WHAT YOU HAVE TO DO - Pick out each line in these entries that contains the string "orange".

[Extracted data entries]
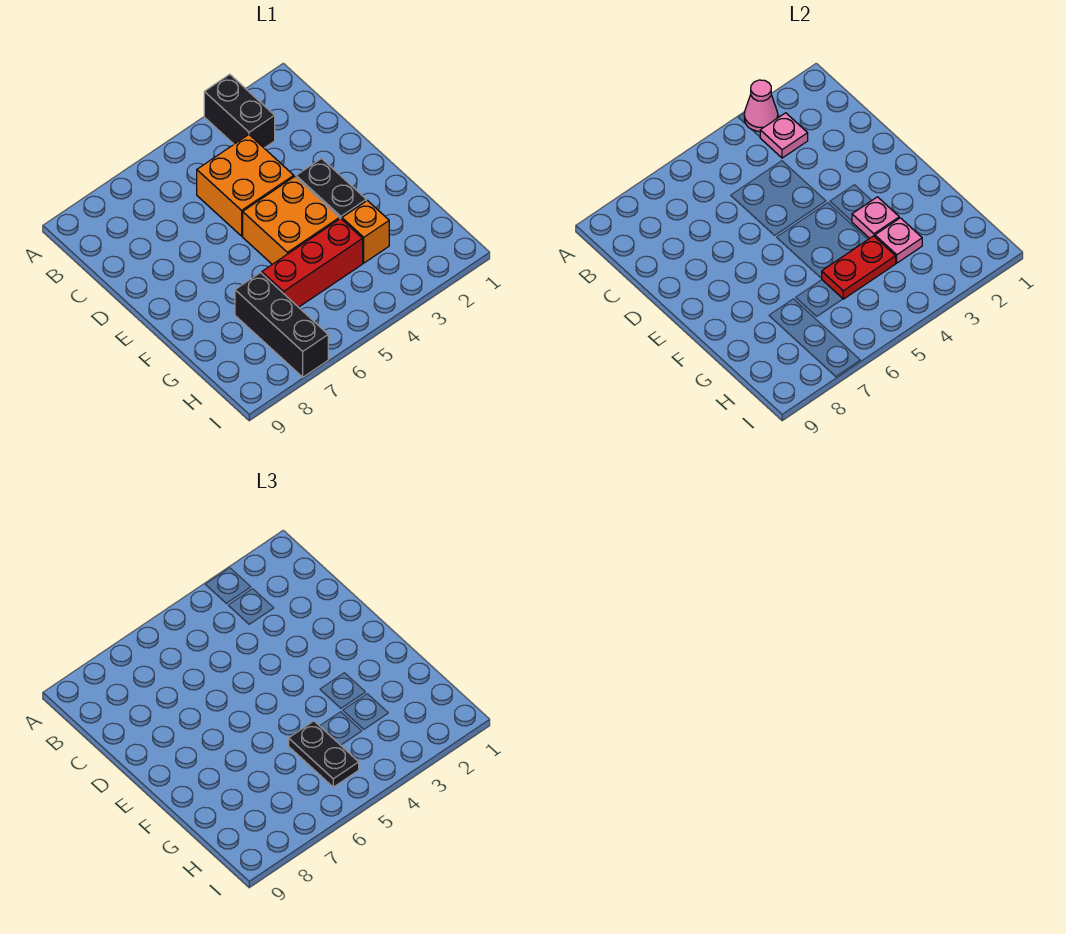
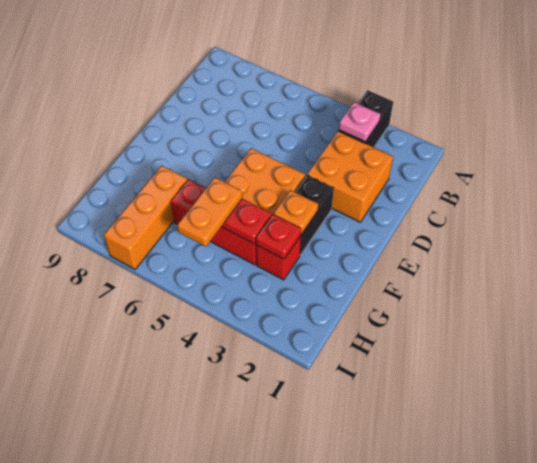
pink cone A3 level 2 -> none
orange brick C4:D5 level 1 -> orange brick C2:D3 level 1
pink plate F3 level 2 -> orange plate F3 level 2
orange brick G3 level 1 -> red brick G3 level 1
pink plate G3 level 2 -> red plate G3 level 2
black plate G5:H5 level 3 -> orange plate G5:H5 level 3
black brick G7:I7 level 1 -> orange brick G7:I7 level 1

RESPONSE AREA -
orange brick C4:D5 level 1 -> orange brick C2:D3 level 1
pink plate F3 level 2 -> orange plate F3 level 2
orange brick G3 level 1 -> red brick G3 level 1
black plate G5:H5 level 3 -> orange plate G5:H5 level 3
black brick G7:I7 level 1 -> orange brick G7:I7 level 1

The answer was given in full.